▸ Problem requirements:
Lines that include the word "none" should be copied from the listing that follows.

#####

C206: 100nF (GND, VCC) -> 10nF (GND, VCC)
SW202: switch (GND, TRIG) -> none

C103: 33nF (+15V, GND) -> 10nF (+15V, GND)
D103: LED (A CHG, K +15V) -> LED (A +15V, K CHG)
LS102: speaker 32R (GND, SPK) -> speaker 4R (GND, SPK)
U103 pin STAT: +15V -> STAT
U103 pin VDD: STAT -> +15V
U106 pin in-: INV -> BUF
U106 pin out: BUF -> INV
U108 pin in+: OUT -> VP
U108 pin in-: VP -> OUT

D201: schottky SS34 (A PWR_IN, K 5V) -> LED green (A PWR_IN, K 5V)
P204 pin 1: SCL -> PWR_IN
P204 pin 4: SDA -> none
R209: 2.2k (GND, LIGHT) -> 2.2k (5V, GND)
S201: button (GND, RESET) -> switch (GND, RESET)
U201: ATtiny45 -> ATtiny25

#####

▸ Answer space:
SW202: switch (GND, TRIG) -> none
P204 pin 4: SDA -> none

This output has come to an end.